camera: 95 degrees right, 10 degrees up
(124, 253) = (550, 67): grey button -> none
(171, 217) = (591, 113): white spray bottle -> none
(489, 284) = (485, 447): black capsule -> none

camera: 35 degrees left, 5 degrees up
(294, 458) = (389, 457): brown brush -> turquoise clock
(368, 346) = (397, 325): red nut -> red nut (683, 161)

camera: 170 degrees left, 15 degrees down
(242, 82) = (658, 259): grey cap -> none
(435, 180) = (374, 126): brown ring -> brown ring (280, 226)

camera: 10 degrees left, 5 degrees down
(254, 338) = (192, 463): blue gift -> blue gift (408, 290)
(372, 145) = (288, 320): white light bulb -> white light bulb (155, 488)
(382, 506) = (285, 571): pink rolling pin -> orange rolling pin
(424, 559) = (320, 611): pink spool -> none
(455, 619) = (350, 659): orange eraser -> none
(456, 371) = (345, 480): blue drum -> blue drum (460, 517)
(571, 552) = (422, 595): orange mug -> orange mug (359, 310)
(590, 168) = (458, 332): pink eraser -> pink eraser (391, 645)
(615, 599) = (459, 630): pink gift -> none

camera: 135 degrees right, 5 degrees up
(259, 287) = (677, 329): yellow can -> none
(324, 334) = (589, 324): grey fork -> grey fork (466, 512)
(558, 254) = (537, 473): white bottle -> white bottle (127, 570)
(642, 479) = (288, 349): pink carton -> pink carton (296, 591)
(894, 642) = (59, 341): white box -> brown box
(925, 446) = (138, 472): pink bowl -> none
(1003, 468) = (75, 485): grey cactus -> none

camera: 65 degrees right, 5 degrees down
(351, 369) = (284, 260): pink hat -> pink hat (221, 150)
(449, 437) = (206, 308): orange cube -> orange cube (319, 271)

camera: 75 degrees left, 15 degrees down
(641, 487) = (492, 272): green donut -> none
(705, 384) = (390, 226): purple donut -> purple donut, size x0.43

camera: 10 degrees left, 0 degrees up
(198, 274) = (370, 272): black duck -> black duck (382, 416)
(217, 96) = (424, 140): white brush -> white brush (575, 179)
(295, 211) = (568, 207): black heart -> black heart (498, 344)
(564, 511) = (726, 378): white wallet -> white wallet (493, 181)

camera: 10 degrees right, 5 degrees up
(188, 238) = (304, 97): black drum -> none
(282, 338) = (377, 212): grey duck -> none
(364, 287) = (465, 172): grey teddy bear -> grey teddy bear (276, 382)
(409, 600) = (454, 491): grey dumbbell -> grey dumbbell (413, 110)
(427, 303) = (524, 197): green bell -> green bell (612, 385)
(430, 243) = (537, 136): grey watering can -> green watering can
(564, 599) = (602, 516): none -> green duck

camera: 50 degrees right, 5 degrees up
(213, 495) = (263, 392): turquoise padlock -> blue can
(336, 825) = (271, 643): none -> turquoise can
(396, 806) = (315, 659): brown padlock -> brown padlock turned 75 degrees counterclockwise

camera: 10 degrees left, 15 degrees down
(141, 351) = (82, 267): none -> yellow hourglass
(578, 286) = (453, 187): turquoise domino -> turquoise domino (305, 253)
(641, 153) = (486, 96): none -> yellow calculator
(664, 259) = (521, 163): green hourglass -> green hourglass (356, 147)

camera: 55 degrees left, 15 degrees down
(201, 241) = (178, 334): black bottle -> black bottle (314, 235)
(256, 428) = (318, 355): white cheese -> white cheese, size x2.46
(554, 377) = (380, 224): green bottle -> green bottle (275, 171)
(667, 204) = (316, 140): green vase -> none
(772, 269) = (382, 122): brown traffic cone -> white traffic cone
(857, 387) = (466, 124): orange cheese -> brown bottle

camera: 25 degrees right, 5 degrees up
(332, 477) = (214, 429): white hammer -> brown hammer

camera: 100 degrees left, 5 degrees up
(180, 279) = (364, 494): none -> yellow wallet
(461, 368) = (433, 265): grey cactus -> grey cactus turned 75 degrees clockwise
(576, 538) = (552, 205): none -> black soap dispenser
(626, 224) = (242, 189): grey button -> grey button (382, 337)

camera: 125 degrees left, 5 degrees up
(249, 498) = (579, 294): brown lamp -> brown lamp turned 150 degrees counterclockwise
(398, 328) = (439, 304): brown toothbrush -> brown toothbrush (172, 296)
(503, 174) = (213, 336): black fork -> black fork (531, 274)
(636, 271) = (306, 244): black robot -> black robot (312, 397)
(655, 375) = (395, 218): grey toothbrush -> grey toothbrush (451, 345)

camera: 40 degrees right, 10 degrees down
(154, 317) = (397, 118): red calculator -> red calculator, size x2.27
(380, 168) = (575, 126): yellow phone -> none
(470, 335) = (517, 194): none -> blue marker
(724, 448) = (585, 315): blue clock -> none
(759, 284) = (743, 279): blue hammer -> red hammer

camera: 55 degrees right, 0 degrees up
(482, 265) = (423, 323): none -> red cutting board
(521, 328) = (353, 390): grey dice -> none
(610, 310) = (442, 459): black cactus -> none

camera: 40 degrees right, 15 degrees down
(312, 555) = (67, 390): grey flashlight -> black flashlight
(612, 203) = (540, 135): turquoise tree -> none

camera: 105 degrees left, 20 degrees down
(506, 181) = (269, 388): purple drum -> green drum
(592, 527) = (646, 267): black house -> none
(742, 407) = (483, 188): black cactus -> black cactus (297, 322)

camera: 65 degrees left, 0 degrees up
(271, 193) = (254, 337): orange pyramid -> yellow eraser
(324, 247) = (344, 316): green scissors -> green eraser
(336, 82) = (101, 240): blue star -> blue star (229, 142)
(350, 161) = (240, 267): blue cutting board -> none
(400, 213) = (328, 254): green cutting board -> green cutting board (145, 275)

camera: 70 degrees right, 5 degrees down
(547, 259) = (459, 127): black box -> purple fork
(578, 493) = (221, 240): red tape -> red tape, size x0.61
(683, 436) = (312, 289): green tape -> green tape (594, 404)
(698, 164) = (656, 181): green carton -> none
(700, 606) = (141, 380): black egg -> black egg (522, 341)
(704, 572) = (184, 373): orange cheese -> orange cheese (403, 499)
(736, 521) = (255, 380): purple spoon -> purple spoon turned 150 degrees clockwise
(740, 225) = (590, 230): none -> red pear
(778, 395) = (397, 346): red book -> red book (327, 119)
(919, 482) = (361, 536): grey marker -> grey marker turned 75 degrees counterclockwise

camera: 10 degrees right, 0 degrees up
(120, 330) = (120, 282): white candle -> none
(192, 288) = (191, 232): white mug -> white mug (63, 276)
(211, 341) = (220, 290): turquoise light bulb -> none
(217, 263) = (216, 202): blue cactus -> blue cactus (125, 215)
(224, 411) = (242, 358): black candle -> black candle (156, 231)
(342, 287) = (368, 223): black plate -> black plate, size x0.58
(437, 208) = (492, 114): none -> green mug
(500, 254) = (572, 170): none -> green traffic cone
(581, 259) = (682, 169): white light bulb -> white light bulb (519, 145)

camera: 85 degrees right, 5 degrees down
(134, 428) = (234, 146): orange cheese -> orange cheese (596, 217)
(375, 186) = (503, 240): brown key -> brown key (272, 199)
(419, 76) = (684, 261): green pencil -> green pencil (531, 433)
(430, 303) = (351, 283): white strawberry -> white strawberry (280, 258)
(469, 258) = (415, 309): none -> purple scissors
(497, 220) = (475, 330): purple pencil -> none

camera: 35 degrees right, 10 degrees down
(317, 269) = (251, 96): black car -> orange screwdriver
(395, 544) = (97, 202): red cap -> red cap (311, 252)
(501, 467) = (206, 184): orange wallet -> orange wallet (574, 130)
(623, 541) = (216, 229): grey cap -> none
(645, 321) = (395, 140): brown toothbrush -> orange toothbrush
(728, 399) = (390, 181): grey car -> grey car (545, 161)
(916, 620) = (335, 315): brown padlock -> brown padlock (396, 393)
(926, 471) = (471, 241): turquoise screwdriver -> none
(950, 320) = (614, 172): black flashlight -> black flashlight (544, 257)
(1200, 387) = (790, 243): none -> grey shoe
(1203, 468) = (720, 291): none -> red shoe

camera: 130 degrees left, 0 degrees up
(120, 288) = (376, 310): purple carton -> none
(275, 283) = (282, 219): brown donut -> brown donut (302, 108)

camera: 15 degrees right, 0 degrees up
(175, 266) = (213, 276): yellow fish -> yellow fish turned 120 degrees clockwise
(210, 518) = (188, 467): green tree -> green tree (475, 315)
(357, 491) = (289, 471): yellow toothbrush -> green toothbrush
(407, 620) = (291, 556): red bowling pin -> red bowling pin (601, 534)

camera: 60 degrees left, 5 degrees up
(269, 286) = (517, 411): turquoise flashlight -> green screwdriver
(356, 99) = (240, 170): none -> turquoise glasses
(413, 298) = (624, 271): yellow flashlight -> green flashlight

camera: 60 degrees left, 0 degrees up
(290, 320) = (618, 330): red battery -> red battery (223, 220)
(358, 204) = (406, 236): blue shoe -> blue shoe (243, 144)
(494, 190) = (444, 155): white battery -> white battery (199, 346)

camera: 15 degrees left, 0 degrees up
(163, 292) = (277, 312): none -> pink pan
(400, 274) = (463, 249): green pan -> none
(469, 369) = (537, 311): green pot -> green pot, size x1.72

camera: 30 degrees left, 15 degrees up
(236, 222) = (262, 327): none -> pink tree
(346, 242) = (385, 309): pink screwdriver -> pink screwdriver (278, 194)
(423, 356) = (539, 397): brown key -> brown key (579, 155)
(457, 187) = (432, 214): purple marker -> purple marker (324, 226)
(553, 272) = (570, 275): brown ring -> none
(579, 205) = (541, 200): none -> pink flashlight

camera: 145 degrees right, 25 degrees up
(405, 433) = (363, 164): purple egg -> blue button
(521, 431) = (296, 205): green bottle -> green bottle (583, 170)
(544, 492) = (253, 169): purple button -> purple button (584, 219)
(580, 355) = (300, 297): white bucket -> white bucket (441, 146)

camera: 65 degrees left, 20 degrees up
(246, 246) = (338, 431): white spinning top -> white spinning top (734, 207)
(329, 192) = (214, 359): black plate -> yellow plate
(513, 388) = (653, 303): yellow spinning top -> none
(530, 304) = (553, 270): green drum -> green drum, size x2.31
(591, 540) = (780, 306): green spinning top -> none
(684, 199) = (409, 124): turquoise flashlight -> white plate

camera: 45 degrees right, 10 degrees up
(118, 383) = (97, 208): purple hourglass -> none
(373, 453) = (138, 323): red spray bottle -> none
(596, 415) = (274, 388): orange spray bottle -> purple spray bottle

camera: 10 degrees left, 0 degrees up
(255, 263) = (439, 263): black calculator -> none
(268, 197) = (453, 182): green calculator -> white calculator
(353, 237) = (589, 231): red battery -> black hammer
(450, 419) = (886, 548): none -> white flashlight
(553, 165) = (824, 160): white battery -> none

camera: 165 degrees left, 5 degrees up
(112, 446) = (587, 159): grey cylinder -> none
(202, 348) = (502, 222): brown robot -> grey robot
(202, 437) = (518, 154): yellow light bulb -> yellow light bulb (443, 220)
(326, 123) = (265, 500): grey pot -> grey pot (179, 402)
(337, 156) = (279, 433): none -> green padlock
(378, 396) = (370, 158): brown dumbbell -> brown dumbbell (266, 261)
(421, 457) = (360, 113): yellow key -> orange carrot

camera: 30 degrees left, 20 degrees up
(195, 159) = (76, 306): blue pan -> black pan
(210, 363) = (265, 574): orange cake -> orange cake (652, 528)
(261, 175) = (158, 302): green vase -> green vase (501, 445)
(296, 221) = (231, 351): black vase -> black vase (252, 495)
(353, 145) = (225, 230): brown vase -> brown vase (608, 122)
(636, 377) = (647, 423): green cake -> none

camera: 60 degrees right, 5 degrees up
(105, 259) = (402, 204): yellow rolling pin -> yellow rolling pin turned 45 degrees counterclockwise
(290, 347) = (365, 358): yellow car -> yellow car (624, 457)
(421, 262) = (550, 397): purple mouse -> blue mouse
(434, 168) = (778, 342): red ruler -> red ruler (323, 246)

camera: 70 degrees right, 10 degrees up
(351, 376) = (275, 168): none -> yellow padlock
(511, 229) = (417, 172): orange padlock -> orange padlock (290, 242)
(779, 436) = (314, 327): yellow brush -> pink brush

▶ **What you need to do**
The reply should hold only the lines from the beginning of the listing to the line with "(198, 274) = (370, 272): black", both ends included, unchanged.

▶ **Task output**
camera: 95 degrees right, 10 degrees up
(124, 253) = (550, 67): grey button -> none
(171, 217) = (591, 113): white spray bottle -> none
(489, 284) = (485, 447): black capsule -> none

camera: 35 degrees left, 5 degrees up
(294, 458) = (389, 457): brown brush -> turquoise clock
(368, 346) = (397, 325): red nut -> red nut (683, 161)

camera: 170 degrees left, 15 degrees down
(242, 82) = (658, 259): grey cap -> none
(435, 180) = (374, 126): brown ring -> brown ring (280, 226)

camera: 10 degrees left, 5 degrees down
(254, 338) = (192, 463): blue gift -> blue gift (408, 290)
(372, 145) = (288, 320): white light bulb -> white light bulb (155, 488)
(382, 506) = (285, 571): pink rolling pin -> orange rolling pin
(424, 559) = (320, 611): pink spool -> none
(455, 619) = (350, 659): orange eraser -> none
(456, 371) = (345, 480): blue drum -> blue drum (460, 517)
(571, 552) = (422, 595): orange mug -> orange mug (359, 310)
(590, 168) = (458, 332): pink eraser -> pink eraser (391, 645)
(615, 599) = (459, 630): pink gift -> none

camera: 135 degrees right, 5 degrees up
(259, 287) = (677, 329): yellow can -> none
(324, 334) = (589, 324): grey fork -> grey fork (466, 512)
(558, 254) = (537, 473): white bottle -> white bottle (127, 570)
(642, 479) = (288, 349): pink carton -> pink carton (296, 591)
(894, 642) = (59, 341): white box -> brown box
(925, 446) = (138, 472): pink bowl -> none
(1003, 468) = (75, 485): grey cactus -> none

camera: 65 degrees right, 5 degrees down
(351, 369) = (284, 260): pink hat -> pink hat (221, 150)
(449, 437) = (206, 308): orange cube -> orange cube (319, 271)

camera: 75 degrees left, 15 degrees down
(641, 487) = (492, 272): green donut -> none
(705, 384) = (390, 226): purple donut -> purple donut, size x0.43

camera: 10 degrees left, 0 degrees up
(198, 274) = (370, 272): black duck -> black duck (382, 416)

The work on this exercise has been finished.